**Task goal**
Update the items below by replacing "MVE" with "MVR" everywhere it appears, keeping everything else the same, and leave the pictures out of your answer.

## Begin

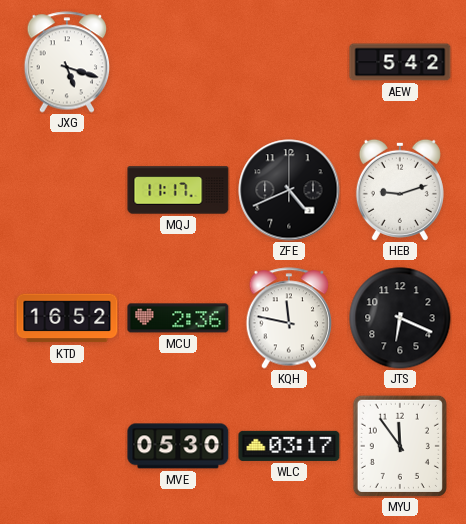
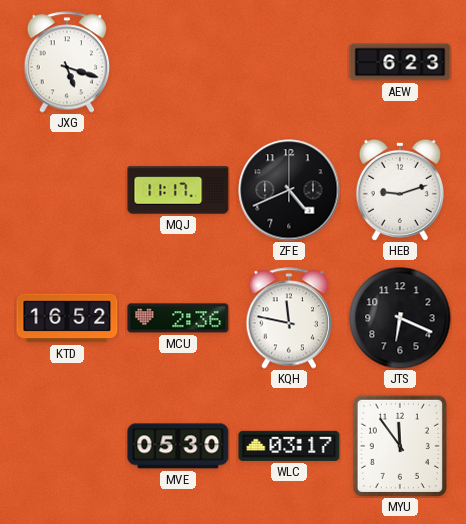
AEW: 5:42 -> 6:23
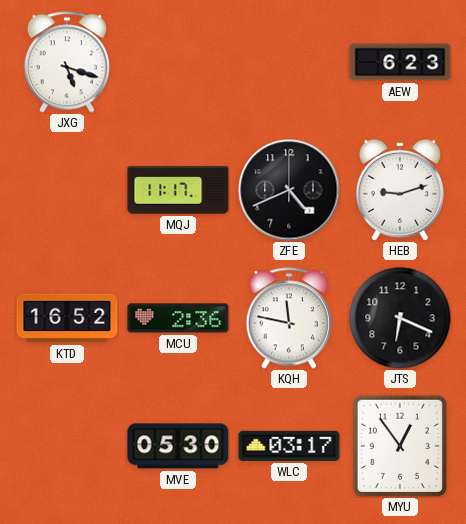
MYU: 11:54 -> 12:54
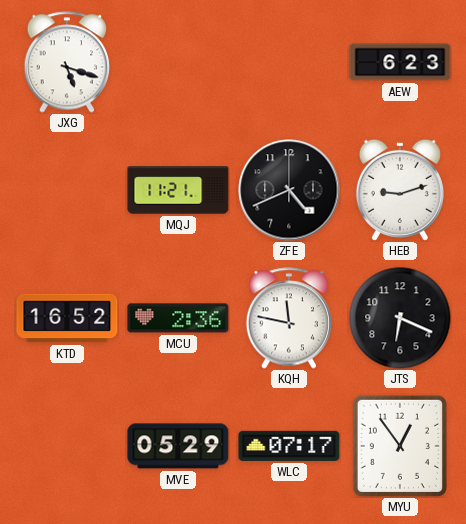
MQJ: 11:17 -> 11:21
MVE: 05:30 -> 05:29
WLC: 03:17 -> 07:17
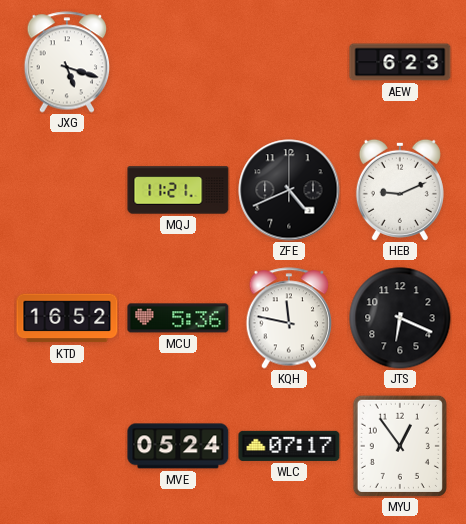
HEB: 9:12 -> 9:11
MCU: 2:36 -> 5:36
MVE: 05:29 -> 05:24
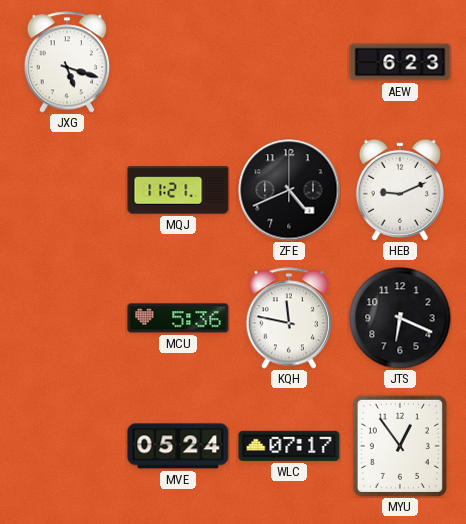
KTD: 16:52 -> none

## End

**Expected output**
AEW: 5:42 -> 6:23
MYU: 11:54 -> 12:54
MQJ: 11:17 -> 11:21
MVR: 05:30 -> 05:29
WLC: 03:17 -> 07:17
HEB: 9:12 -> 9:11
MCU: 2:36 -> 5:36
MVR: 05:29 -> 05:24
KTD: 16:52 -> none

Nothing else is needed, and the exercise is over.